▶ Information shown:
********

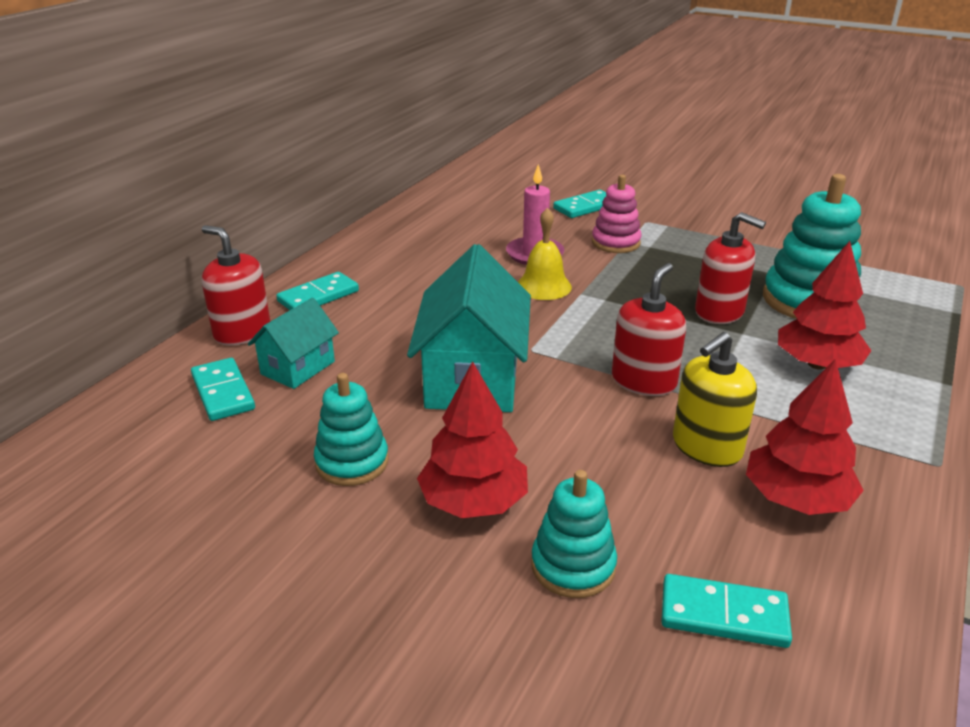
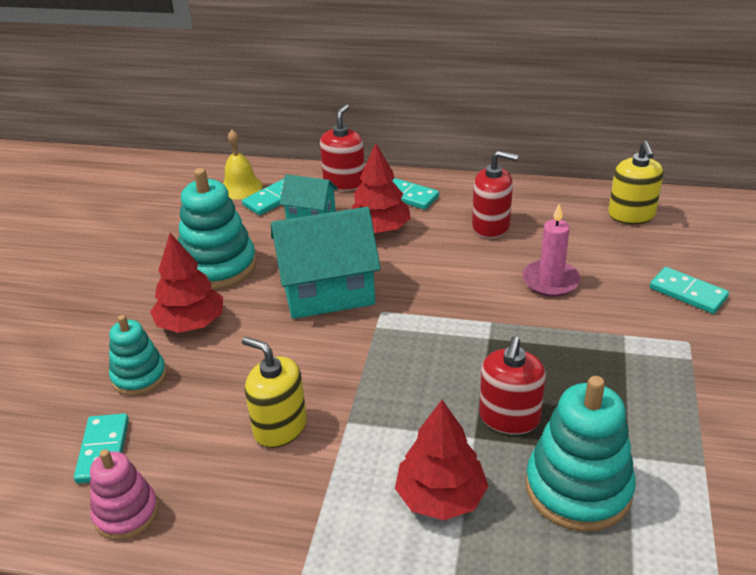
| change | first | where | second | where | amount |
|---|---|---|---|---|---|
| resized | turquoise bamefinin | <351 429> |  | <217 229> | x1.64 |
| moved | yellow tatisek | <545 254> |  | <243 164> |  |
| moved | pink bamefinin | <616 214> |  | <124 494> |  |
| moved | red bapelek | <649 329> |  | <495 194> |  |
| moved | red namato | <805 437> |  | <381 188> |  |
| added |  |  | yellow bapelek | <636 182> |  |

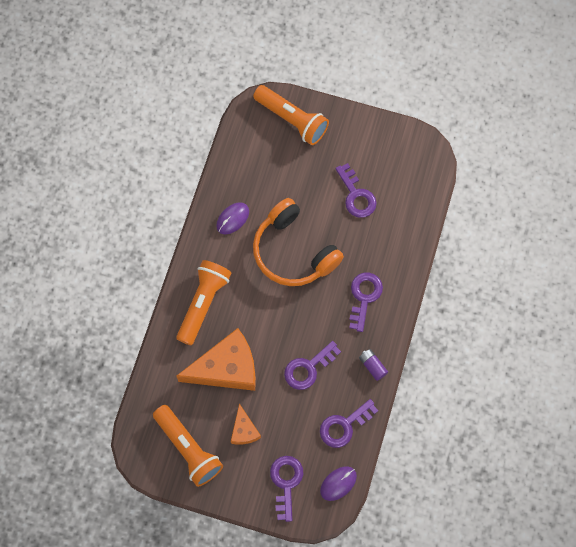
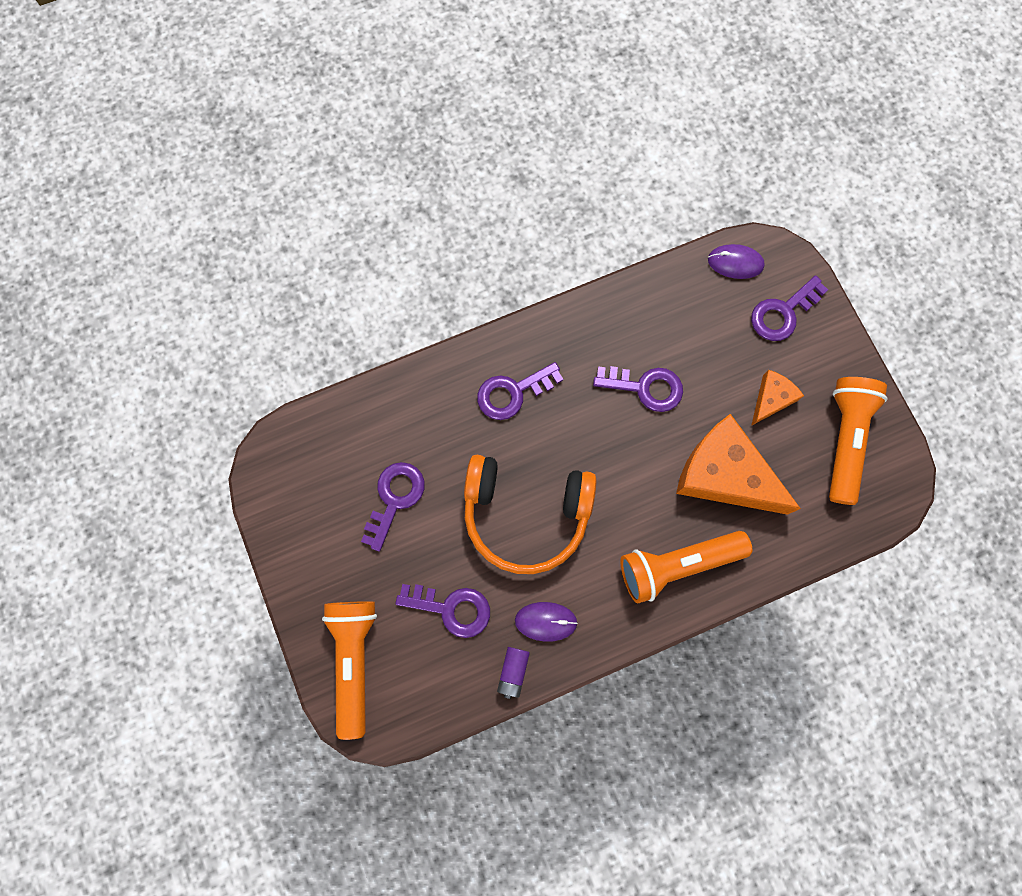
| change | first | where | second | where | amount |
|---|---|---|---|---|---|
| turned | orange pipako | <298 242> |  | <530 514> | 90 degrees clockwise |
| moved | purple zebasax | <349 423> |  | <443 611> |  |
| moved | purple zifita | <373 365> |  | <513 673> |  |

********

▶ Your task: Each line in the listing above that contains "bamefinin" should be copied.

▶ Exercise answer:
| resized | turquoise bamefinin | <351 429> |  | <217 229> | x1.64 |
| moved | pink bamefinin | <616 214> |  | <124 494> |  |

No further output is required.